## Goal of the exercise
From the records below, output exactly the lines running from the line containing "R2: 15k (N1, N2) -> 15k (+12V, N1)" through the line containing "U4 pin K: 0V -> VDD", and no others.

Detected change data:
◇ ◇ ◇ ◇ ◇ ◇ ◇
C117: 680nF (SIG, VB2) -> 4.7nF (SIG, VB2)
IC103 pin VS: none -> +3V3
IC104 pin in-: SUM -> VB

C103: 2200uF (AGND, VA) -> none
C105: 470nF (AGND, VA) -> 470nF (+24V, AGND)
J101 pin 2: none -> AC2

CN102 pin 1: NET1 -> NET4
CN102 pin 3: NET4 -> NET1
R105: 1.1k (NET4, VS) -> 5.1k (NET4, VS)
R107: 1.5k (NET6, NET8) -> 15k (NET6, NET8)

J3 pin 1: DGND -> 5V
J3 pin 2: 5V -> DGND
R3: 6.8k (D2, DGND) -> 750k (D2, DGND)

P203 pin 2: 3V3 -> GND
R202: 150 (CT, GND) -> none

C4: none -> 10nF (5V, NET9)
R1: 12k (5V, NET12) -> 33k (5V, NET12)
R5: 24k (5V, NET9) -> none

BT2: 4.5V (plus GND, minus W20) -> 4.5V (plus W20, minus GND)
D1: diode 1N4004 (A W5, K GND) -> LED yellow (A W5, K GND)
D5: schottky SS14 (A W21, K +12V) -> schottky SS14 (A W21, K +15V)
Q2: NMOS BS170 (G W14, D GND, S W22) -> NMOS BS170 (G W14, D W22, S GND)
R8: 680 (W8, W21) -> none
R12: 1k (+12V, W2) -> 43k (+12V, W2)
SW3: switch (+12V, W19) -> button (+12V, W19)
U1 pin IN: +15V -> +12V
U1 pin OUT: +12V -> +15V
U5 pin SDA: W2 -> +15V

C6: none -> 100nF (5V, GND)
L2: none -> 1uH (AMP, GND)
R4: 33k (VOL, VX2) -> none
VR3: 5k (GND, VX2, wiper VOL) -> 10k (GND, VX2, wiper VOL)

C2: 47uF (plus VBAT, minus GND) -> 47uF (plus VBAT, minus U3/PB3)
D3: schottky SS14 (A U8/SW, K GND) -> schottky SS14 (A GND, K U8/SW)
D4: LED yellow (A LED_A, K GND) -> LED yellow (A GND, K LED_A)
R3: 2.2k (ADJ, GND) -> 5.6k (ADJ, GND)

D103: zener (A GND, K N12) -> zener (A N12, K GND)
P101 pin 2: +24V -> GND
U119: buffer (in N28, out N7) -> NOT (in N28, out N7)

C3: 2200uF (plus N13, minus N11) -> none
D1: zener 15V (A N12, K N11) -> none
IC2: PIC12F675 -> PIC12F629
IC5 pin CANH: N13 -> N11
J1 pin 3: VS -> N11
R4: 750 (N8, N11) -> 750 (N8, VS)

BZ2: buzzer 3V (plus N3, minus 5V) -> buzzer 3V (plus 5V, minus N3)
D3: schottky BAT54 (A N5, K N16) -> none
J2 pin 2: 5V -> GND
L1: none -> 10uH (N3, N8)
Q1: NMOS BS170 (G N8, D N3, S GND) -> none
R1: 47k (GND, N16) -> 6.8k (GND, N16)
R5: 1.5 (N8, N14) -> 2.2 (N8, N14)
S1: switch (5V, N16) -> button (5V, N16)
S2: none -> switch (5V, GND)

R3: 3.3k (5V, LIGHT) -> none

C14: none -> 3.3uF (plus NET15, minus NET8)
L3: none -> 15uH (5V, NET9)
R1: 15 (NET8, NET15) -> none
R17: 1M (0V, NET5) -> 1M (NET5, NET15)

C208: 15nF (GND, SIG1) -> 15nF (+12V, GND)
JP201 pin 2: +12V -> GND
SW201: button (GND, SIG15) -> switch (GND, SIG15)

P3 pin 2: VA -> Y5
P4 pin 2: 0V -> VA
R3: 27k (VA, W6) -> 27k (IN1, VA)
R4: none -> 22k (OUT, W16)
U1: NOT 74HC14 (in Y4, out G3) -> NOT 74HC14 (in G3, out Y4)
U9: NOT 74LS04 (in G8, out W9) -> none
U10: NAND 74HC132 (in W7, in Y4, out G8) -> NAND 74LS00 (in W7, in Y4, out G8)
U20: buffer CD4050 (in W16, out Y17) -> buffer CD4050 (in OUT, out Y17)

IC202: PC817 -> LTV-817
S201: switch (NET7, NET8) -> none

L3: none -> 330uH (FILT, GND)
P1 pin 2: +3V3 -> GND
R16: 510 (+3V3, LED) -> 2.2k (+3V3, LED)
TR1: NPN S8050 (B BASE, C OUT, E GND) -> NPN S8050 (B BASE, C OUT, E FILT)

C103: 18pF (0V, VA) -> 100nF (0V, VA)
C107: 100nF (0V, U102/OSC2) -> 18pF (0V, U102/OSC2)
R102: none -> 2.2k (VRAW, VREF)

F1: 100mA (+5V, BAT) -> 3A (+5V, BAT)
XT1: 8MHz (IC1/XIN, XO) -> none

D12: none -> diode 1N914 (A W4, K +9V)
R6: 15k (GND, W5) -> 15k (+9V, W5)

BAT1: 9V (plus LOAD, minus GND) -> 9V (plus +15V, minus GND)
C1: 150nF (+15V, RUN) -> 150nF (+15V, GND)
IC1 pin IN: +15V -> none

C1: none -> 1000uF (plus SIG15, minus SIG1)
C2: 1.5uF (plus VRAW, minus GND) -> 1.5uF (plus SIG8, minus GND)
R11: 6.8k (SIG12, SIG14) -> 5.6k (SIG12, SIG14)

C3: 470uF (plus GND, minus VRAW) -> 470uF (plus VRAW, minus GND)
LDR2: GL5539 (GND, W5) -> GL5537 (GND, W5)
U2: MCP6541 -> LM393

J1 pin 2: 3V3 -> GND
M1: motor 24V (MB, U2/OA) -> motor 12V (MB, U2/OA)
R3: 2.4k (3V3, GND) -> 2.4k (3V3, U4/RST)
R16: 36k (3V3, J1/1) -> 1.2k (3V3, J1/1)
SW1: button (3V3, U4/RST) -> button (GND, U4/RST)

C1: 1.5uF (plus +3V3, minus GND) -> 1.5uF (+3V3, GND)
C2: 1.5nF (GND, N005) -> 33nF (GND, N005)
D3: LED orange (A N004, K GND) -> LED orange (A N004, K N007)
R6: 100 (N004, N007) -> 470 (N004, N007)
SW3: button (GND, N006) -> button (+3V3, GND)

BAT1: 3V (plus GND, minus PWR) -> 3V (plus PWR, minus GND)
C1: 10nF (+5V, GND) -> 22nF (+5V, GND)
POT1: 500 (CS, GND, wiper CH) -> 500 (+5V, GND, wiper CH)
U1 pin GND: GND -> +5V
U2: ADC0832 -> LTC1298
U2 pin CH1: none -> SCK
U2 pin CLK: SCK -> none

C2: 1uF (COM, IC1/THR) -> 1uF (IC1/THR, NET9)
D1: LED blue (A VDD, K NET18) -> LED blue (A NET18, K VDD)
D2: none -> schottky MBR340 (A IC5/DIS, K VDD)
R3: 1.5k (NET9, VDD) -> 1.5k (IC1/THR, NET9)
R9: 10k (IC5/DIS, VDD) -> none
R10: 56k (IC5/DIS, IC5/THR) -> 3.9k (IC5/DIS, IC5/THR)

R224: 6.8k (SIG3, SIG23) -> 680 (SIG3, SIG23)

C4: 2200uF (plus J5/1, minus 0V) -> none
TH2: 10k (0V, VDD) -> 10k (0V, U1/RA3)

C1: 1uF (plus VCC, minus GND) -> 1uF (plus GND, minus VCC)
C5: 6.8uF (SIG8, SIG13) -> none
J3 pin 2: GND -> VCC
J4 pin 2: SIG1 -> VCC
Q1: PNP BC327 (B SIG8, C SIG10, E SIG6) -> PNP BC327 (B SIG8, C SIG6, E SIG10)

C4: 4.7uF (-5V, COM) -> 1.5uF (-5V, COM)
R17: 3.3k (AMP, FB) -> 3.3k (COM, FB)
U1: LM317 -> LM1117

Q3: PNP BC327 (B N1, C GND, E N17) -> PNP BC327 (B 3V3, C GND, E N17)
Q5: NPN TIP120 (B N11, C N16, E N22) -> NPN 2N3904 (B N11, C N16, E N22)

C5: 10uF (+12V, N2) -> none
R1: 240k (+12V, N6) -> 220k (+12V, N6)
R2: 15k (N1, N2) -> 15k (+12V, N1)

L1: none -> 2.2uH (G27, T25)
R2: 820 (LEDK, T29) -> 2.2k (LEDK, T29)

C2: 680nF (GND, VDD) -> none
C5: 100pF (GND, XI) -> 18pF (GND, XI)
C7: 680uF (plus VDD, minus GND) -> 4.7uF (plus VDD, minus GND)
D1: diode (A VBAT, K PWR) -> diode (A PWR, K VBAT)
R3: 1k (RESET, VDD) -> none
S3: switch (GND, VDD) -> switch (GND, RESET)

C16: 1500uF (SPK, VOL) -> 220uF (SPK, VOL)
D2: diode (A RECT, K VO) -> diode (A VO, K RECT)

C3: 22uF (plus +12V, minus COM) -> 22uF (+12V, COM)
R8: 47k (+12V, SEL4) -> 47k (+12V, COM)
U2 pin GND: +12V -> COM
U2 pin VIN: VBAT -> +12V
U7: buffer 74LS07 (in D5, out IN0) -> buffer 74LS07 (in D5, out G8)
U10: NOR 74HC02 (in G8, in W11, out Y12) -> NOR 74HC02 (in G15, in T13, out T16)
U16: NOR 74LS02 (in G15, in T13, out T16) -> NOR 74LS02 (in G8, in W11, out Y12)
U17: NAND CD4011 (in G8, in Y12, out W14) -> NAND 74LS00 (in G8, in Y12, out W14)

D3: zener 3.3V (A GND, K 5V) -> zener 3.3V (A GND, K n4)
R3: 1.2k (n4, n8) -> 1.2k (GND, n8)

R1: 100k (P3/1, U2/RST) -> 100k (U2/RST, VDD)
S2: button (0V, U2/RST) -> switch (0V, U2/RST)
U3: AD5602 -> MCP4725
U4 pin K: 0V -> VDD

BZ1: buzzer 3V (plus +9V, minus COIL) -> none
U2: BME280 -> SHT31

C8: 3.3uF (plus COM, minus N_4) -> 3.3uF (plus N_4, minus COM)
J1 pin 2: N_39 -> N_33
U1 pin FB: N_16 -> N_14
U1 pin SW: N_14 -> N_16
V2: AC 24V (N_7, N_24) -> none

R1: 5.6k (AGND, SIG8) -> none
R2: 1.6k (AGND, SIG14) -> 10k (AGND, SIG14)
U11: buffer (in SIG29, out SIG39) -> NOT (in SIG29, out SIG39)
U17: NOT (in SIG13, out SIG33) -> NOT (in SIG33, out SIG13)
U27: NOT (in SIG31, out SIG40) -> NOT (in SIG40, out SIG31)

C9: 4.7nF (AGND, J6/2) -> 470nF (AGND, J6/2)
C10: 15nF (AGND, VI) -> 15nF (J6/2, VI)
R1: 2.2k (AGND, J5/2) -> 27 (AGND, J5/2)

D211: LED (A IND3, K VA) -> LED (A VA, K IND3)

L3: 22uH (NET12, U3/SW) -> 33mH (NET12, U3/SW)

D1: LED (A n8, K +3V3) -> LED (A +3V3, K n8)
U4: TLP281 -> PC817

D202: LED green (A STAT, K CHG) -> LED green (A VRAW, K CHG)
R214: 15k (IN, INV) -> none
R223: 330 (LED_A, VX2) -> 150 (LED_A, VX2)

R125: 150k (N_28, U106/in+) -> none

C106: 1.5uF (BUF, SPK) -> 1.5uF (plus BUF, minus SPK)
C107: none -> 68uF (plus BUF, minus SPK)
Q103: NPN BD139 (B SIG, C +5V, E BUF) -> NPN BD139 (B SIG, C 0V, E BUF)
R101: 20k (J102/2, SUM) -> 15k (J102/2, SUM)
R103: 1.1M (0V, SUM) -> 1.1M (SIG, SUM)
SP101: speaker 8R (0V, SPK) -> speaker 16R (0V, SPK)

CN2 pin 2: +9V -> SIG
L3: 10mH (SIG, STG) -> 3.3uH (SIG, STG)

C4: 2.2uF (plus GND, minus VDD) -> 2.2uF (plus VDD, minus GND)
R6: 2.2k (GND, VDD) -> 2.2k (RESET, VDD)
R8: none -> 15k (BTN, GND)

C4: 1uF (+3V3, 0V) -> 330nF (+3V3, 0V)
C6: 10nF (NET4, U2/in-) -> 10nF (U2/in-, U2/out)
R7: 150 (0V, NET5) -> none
◇ ◇ ◇ ◇ ◇ ◇ ◇
## Task answer
R2: 15k (N1, N2) -> 15k (+12V, N1)

L1: none -> 2.2uH (G27, T25)
R2: 820 (LEDK, T29) -> 2.2k (LEDK, T29)

C2: 680nF (GND, VDD) -> none
C5: 100pF (GND, XI) -> 18pF (GND, XI)
C7: 680uF (plus VDD, minus GND) -> 4.7uF (plus VDD, minus GND)
D1: diode (A VBAT, K PWR) -> diode (A PWR, K VBAT)
R3: 1k (RESET, VDD) -> none
S3: switch (GND, VDD) -> switch (GND, RESET)

C16: 1500uF (SPK, VOL) -> 220uF (SPK, VOL)
D2: diode (A RECT, K VO) -> diode (A VO, K RECT)

C3: 22uF (plus +12V, minus COM) -> 22uF (+12V, COM)
R8: 47k (+12V, SEL4) -> 47k (+12V, COM)
U2 pin GND: +12V -> COM
U2 pin VIN: VBAT -> +12V
U7: buffer 74LS07 (in D5, out IN0) -> buffer 74LS07 (in D5, out G8)
U10: NOR 74HC02 (in G8, in W11, out Y12) -> NOR 74HC02 (in G15, in T13, out T16)
U16: NOR 74LS02 (in G15, in T13, out T16) -> NOR 74LS02 (in G8, in W11, out Y12)
U17: NAND CD4011 (in G8, in Y12, out W14) -> NAND 74LS00 (in G8, in Y12, out W14)

D3: zener 3.3V (A GND, K 5V) -> zener 3.3V (A GND, K n4)
R3: 1.2k (n4, n8) -> 1.2k (GND, n8)

R1: 100k (P3/1, U2/RST) -> 100k (U2/RST, VDD)
S2: button (0V, U2/RST) -> switch (0V, U2/RST)
U3: AD5602 -> MCP4725
U4 pin K: 0V -> VDD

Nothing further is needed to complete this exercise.